> **What you have to do**:
Without the pictures, print the lines running from the beginning of the material to the line containing "tan cone H3 level 1 -> tan plate H3 level 1", both ends included.

──────── Provided data ────────

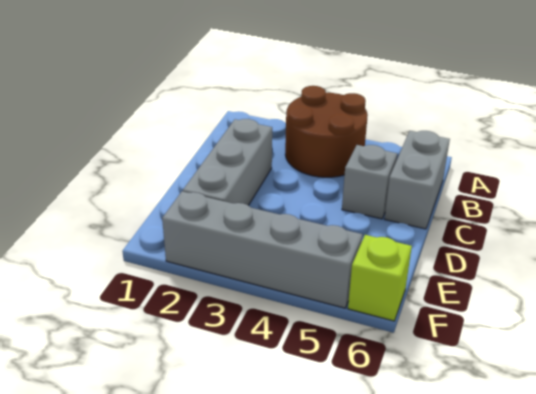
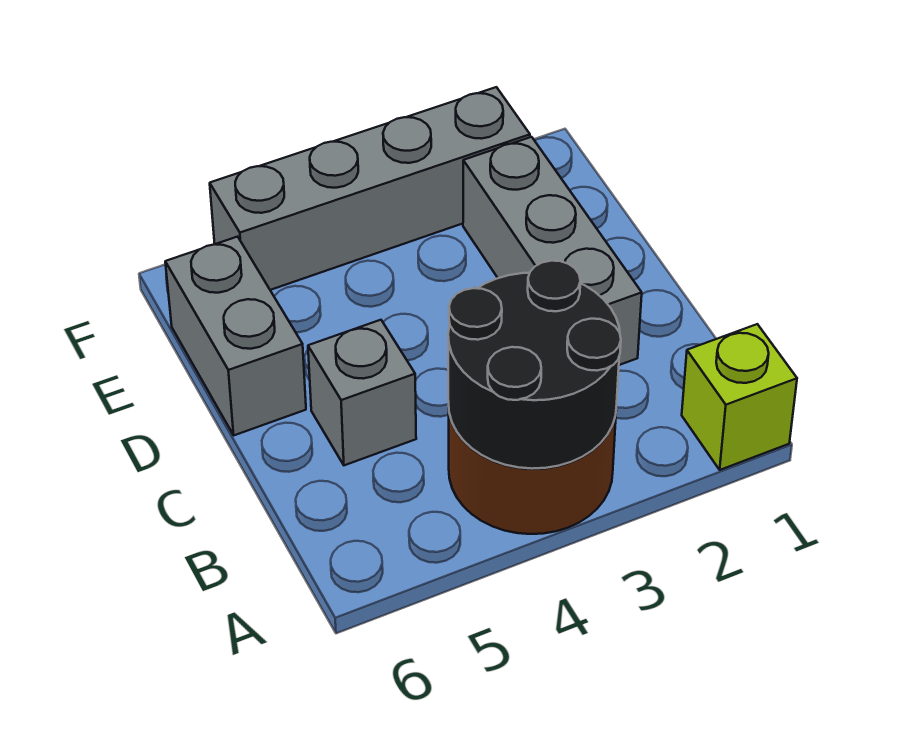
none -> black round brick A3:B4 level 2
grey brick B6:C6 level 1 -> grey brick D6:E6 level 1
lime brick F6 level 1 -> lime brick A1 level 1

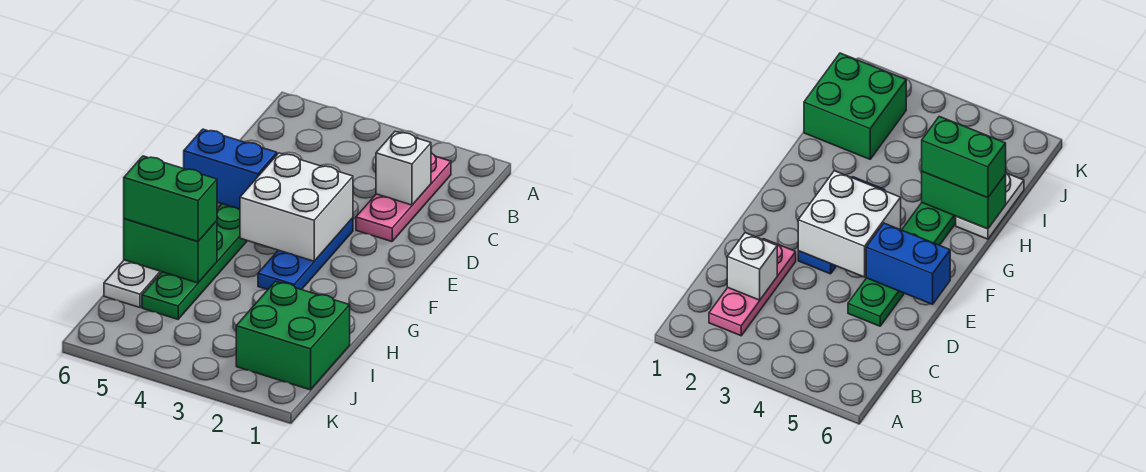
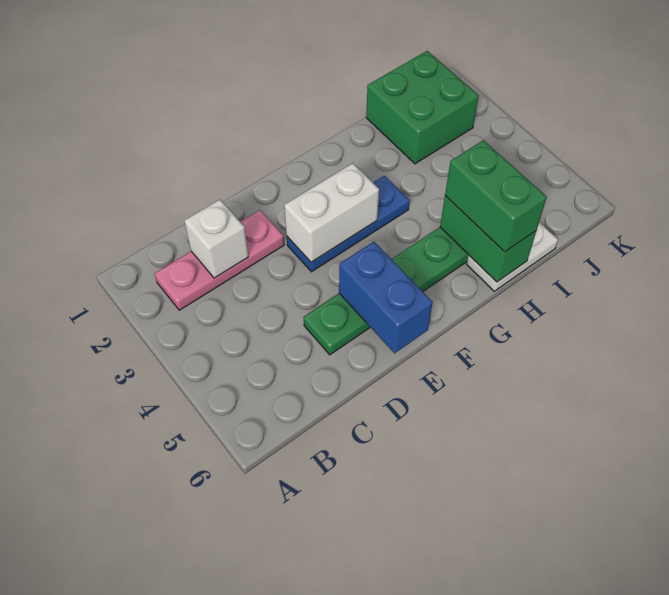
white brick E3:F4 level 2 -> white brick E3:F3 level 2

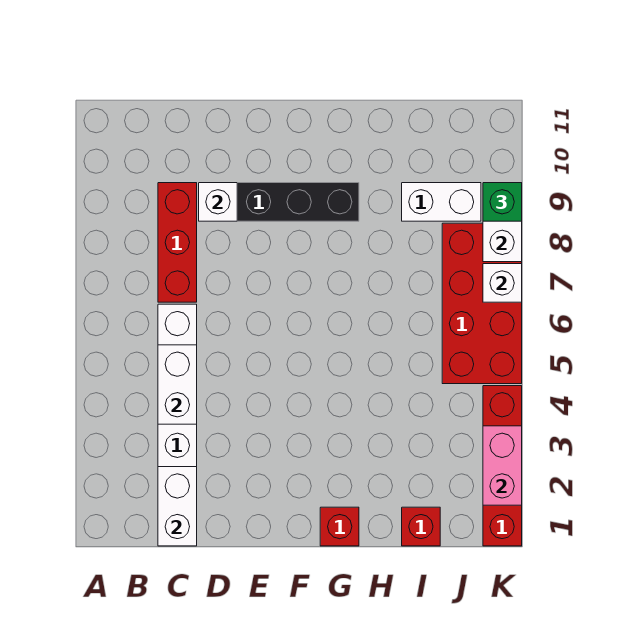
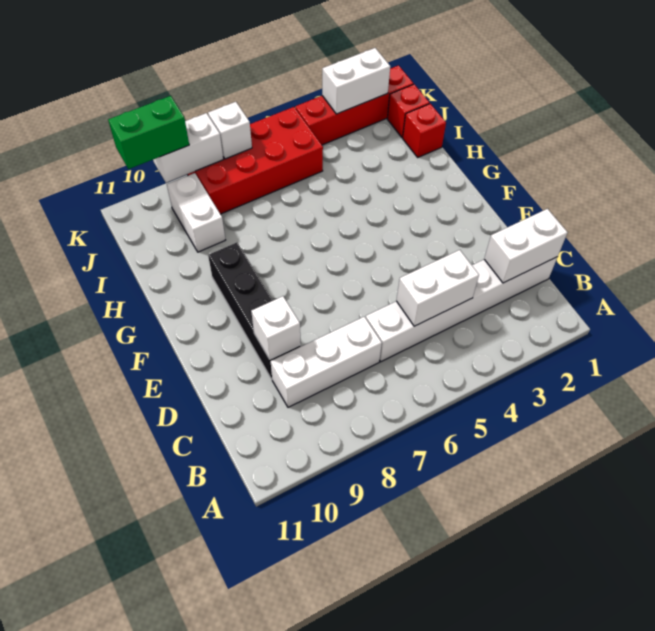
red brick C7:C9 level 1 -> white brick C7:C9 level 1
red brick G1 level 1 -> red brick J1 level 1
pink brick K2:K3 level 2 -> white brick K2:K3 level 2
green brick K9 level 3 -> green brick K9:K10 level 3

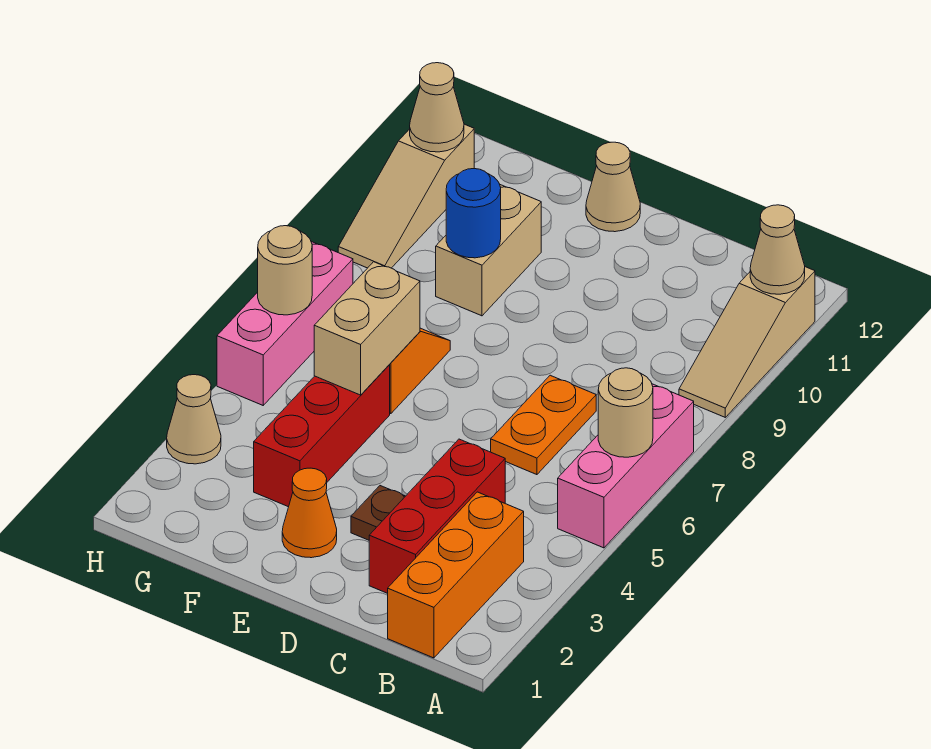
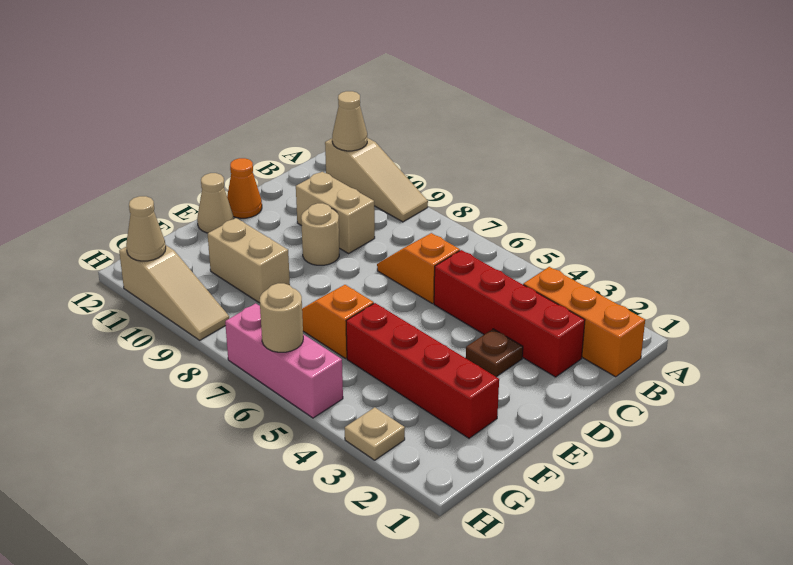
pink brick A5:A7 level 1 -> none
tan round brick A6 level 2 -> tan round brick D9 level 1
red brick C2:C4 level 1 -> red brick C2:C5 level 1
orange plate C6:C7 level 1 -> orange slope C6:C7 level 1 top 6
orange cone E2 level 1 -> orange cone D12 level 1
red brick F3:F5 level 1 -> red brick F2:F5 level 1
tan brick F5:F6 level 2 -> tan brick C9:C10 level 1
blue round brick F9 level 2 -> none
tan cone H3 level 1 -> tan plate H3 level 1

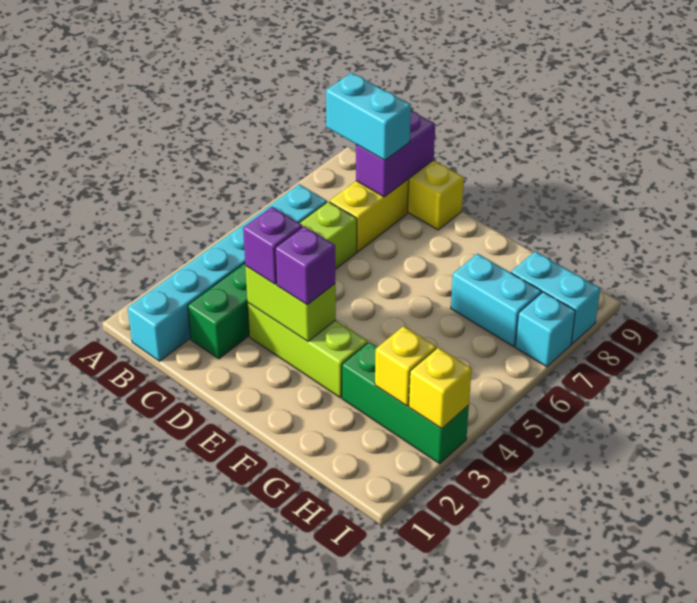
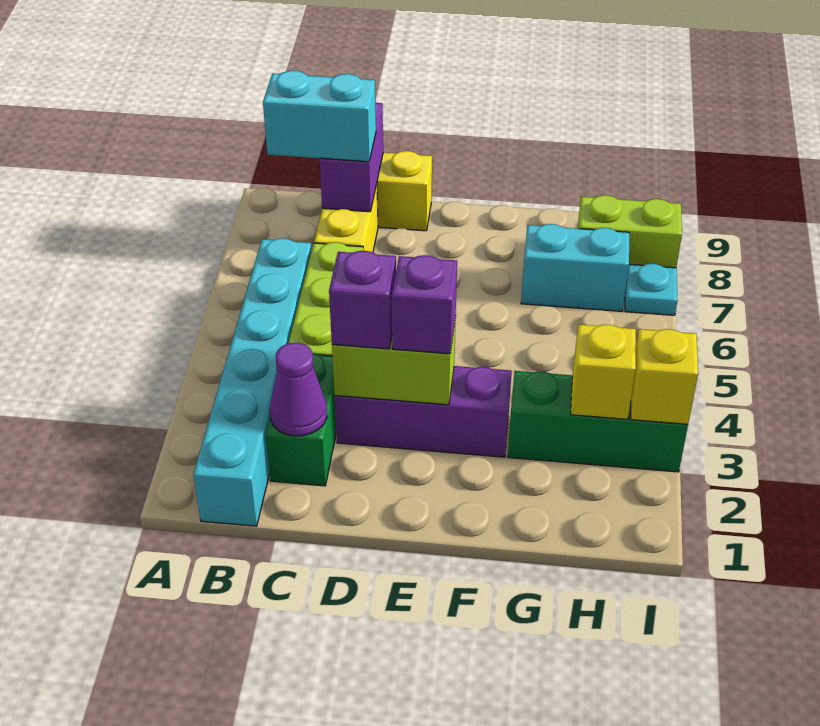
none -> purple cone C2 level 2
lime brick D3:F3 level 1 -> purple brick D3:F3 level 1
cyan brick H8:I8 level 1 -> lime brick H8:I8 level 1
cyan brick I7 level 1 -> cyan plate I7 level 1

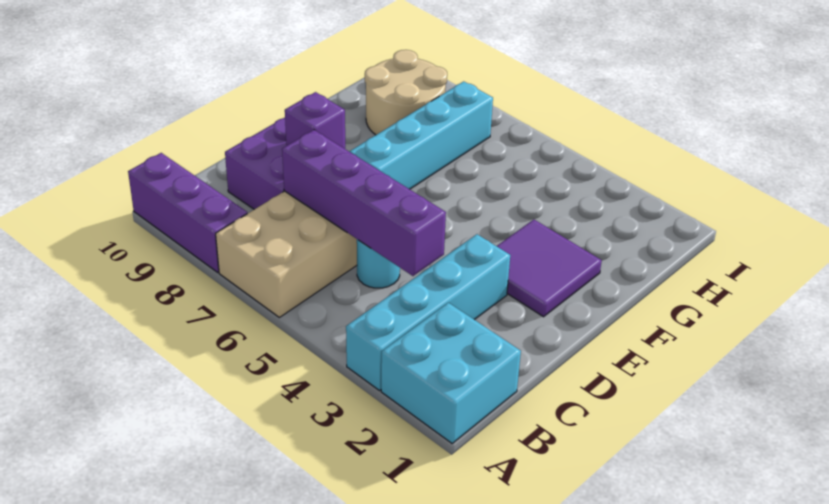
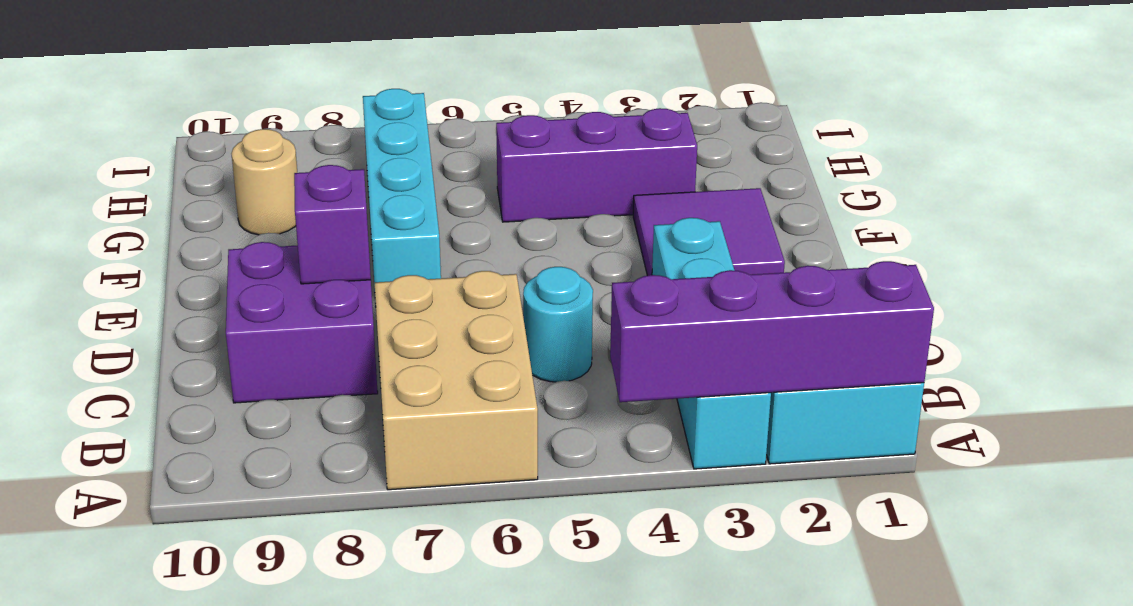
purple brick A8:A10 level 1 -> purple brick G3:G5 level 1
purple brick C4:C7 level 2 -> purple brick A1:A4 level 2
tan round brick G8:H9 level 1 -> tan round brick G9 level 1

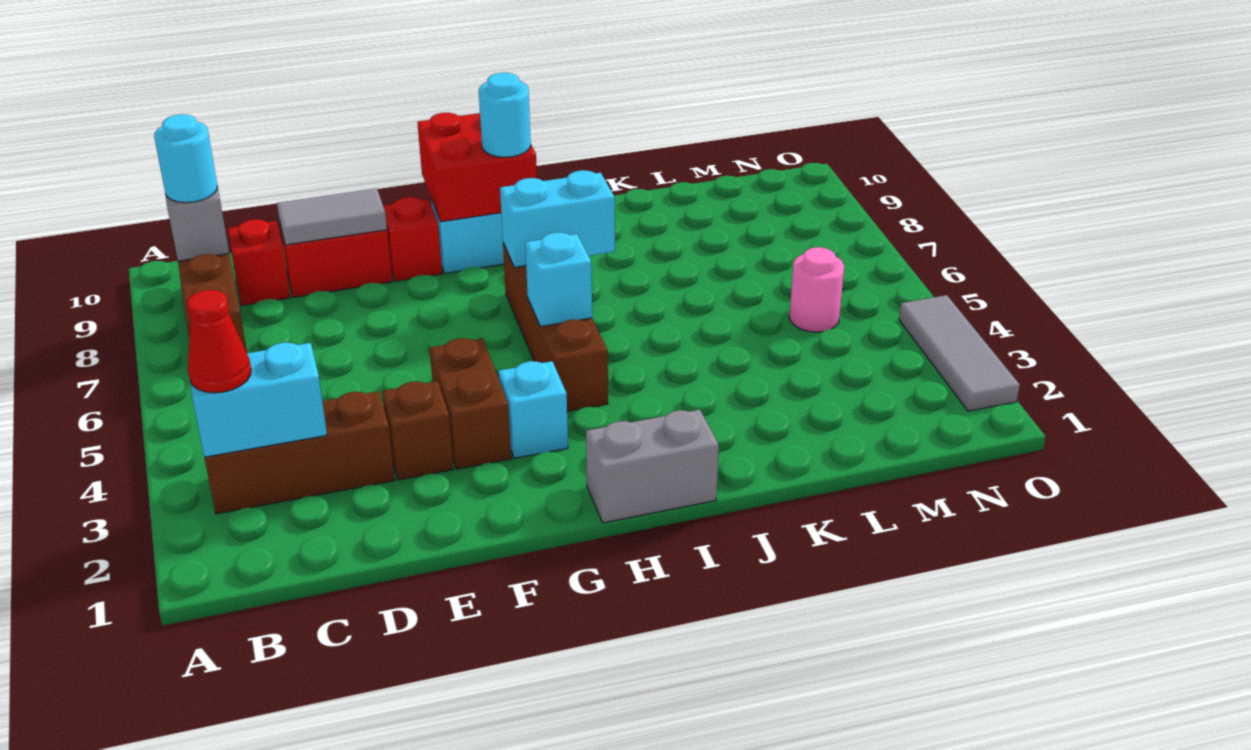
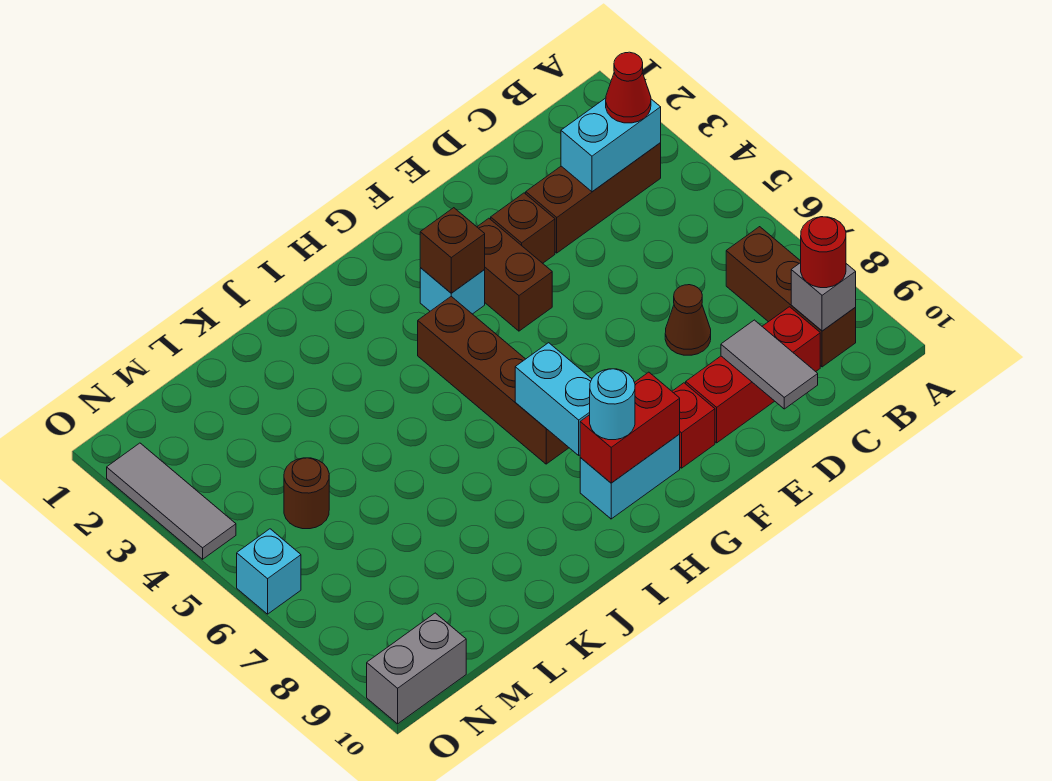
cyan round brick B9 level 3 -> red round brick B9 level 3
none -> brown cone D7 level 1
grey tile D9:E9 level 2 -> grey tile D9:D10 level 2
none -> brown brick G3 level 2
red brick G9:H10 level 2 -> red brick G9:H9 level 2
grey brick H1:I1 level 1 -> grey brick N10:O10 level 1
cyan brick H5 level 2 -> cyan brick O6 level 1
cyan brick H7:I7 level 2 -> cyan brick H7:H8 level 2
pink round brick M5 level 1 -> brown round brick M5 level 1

────────

> **Written response**:
none -> black round brick A3:B4 level 2
grey brick B6:C6 level 1 -> grey brick D6:E6 level 1
lime brick F6 level 1 -> lime brick A1 level 1

white brick E3:F4 level 2 -> white brick E3:F3 level 2

red brick C7:C9 level 1 -> white brick C7:C9 level 1
red brick G1 level 1 -> red brick J1 level 1
pink brick K2:K3 level 2 -> white brick K2:K3 level 2
green brick K9 level 3 -> green brick K9:K10 level 3

pink brick A5:A7 level 1 -> none
tan round brick A6 level 2 -> tan round brick D9 level 1
red brick C2:C4 level 1 -> red brick C2:C5 level 1
orange plate C6:C7 level 1 -> orange slope C6:C7 level 1 top 6
orange cone E2 level 1 -> orange cone D12 level 1
red brick F3:F5 level 1 -> red brick F2:F5 level 1
tan brick F5:F6 level 2 -> tan brick C9:C10 level 1
blue round brick F9 level 2 -> none
tan cone H3 level 1 -> tan plate H3 level 1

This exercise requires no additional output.